*WHAT THE TASK REQUIRES*:
Would you please write out each of the entries below exactly, omitting pictures?

====== EXCERPTED RECORDS ======

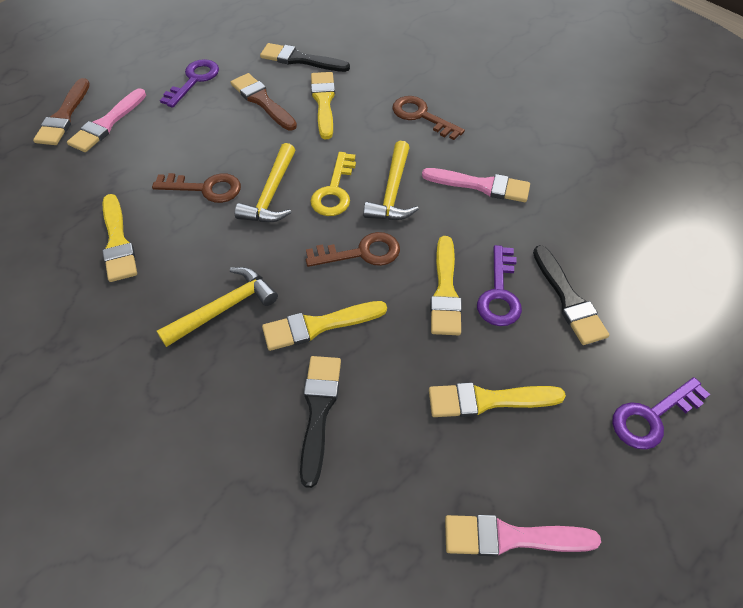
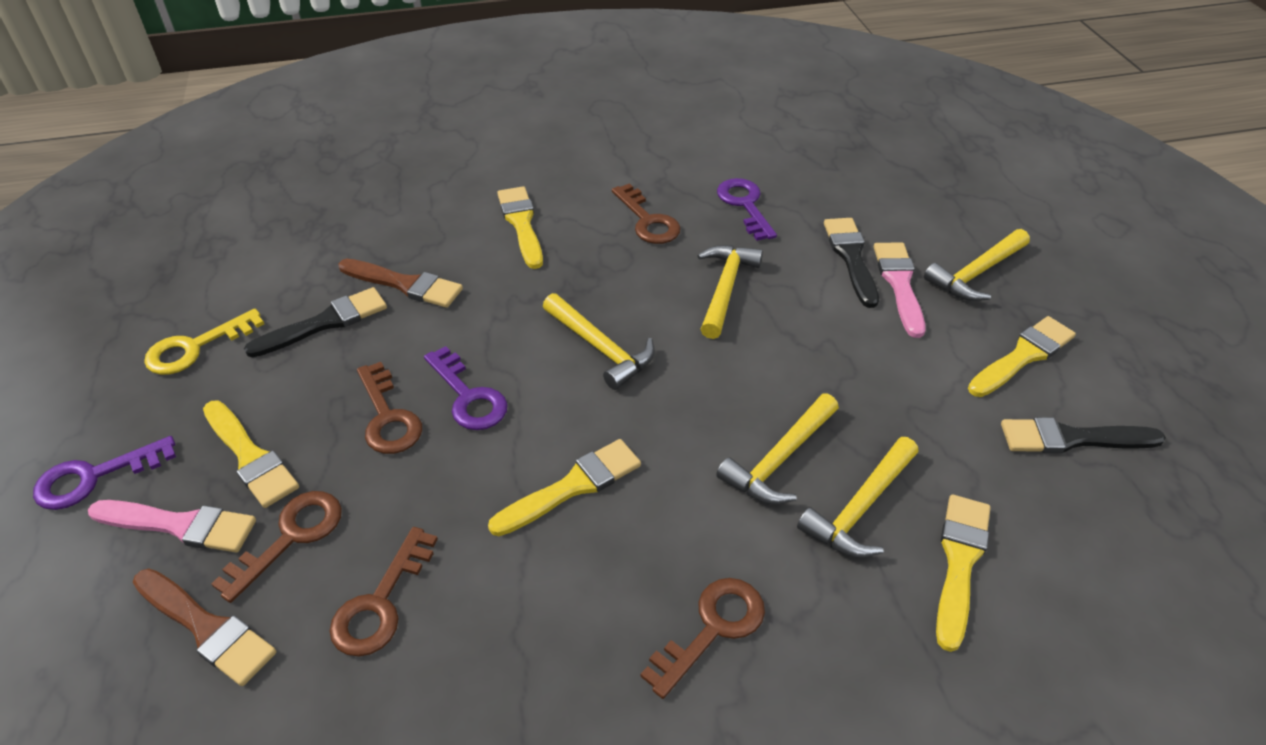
brown key: [152,173,241,203] [306,232,400,267] [392,96,465,140] = 3 -> [211,491,342,603] [330,527,438,657] [357,362,422,454] [612,183,681,244] [641,578,765,699] = 5
pink brush: [67,88,146,152] [422,168,530,202] [445,515,601,556] = 3 -> [88,500,256,552] [874,242,926,338] = 2
yellow hammer: [157,267,278,347] [235,143,295,222] [363,141,419,220] = 3 -> [543,293,655,390] [697,245,763,339] [716,394,839,504] [797,437,919,557] [924,229,1030,301] = 5

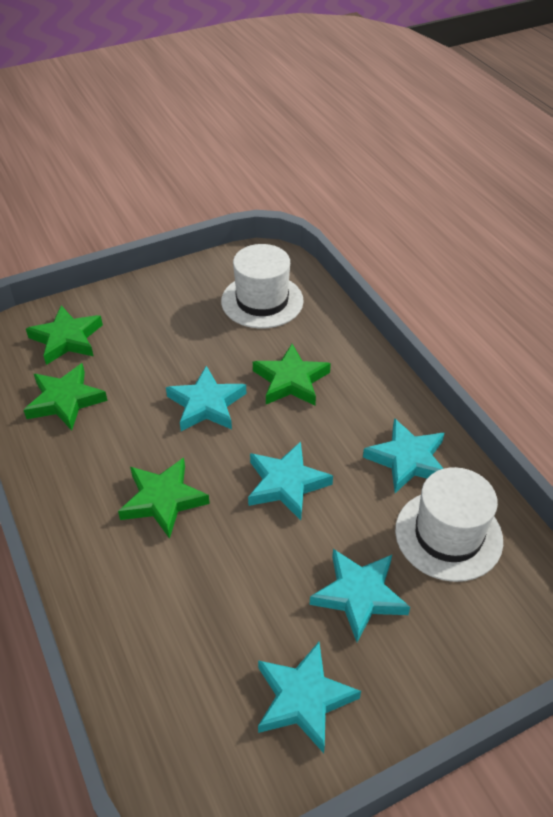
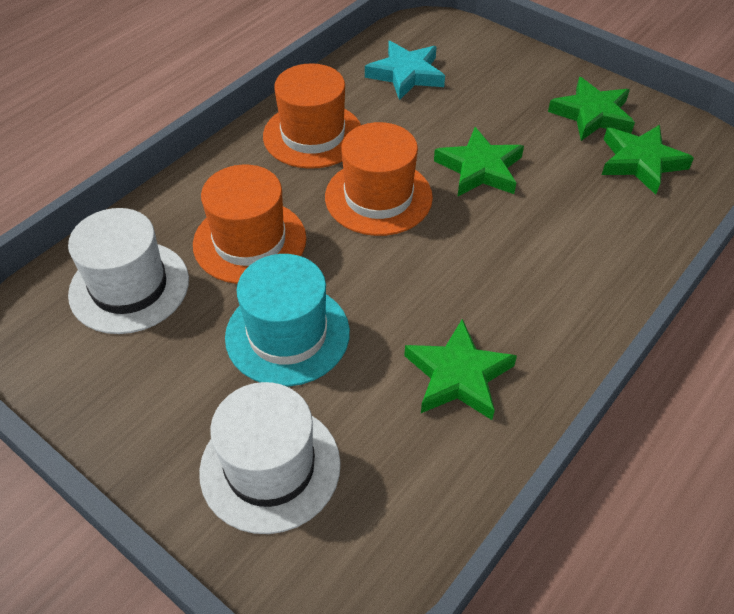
orange hat: none = 0 -> [193,165,306,284] [263,63,361,169] [325,122,433,236] = 3
turquoise hat: none = 0 -> [225,254,350,387] = 1
turquoise star: [166,366,247,431] [248,442,333,520] [258,642,361,753] [310,549,410,642] [363,418,444,493] = 5 -> [365,41,445,100] = 1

======

*SOLUTION TO THE PROBLEM*:
brown key: [152,173,241,203] [306,232,400,267] [392,96,465,140] = 3 -> [211,491,342,603] [330,527,438,657] [357,362,422,454] [612,183,681,244] [641,578,765,699] = 5
pink brush: [67,88,146,152] [422,168,530,202] [445,515,601,556] = 3 -> [88,500,256,552] [874,242,926,338] = 2
yellow hammer: [157,267,278,347] [235,143,295,222] [363,141,419,220] = 3 -> [543,293,655,390] [697,245,763,339] [716,394,839,504] [797,437,919,557] [924,229,1030,301] = 5

orange hat: none = 0 -> [193,165,306,284] [263,63,361,169] [325,122,433,236] = 3
turquoise hat: none = 0 -> [225,254,350,387] = 1
turquoise star: [166,366,247,431] [248,442,333,520] [258,642,361,753] [310,549,410,642] [363,418,444,493] = 5 -> [365,41,445,100] = 1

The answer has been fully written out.